*** Opening Data section ***

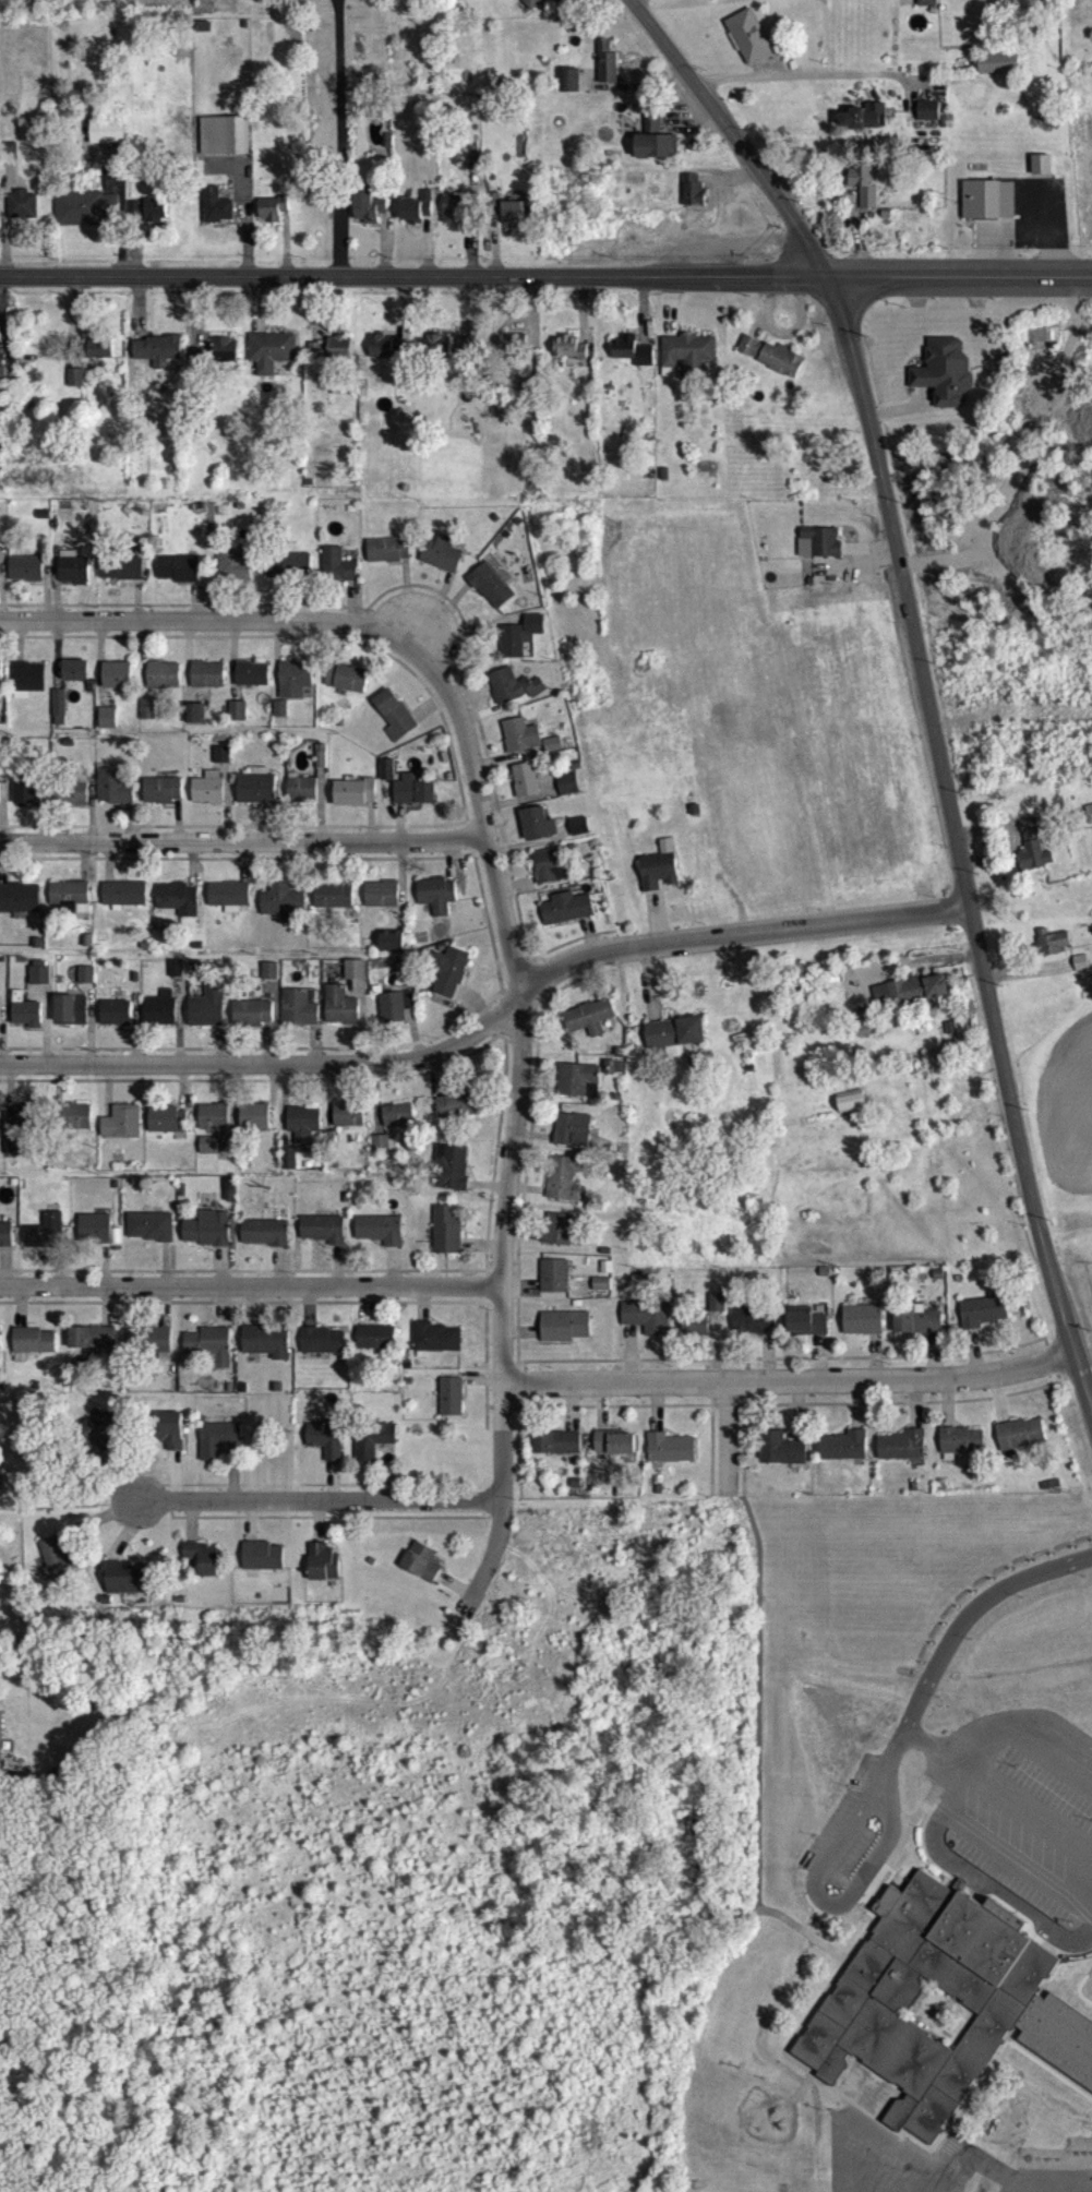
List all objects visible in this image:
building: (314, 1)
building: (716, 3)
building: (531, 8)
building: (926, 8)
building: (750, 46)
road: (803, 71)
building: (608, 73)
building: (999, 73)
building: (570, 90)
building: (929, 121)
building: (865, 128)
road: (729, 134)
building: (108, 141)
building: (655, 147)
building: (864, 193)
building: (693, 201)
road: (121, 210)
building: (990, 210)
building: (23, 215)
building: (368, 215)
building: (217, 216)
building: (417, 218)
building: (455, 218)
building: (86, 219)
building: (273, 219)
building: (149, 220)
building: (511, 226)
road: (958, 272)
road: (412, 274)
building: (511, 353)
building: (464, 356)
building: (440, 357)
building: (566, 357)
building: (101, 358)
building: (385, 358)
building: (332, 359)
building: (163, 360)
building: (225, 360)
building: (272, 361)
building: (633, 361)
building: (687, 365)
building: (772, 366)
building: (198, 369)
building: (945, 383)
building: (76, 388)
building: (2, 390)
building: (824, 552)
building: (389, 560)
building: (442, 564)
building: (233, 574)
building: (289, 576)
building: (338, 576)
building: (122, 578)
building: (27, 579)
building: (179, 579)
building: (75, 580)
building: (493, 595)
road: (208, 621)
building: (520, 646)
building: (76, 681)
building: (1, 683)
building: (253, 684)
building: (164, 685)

*** Closing Data section ***

- _Directions for this task_
Copy out the records exactly; the pictures stay behind.

- _Response below_
List all objects visible in this image:
building: (314, 1)
building: (716, 3)
building: (531, 8)
building: (926, 8)
building: (750, 46)
road: (803, 71)
building: (608, 73)
building: (999, 73)
building: (570, 90)
building: (929, 121)
building: (865, 128)
road: (729, 134)
building: (108, 141)
building: (655, 147)
building: (864, 193)
building: (693, 201)
road: (121, 210)
building: (990, 210)
building: (23, 215)
building: (368, 215)
building: (217, 216)
building: (417, 218)
building: (455, 218)
building: (86, 219)
building: (273, 219)
building: (149, 220)
building: (511, 226)
road: (958, 272)
road: (412, 274)
building: (511, 353)
building: (464, 356)
building: (440, 357)
building: (566, 357)
building: (101, 358)
building: (385, 358)
building: (332, 359)
building: (163, 360)
building: (225, 360)
building: (272, 361)
building: (633, 361)
building: (687, 365)
building: (772, 366)
building: (198, 369)
building: (945, 383)
building: (76, 388)
building: (2, 390)
building: (824, 552)
building: (389, 560)
building: (442, 564)
building: (233, 574)
building: (289, 576)
building: (338, 576)
building: (122, 578)
building: (27, 579)
building: (179, 579)
building: (75, 580)
building: (493, 595)
road: (208, 621)
building: (520, 646)
building: (76, 681)
building: (1, 683)
building: (253, 684)
building: (164, 685)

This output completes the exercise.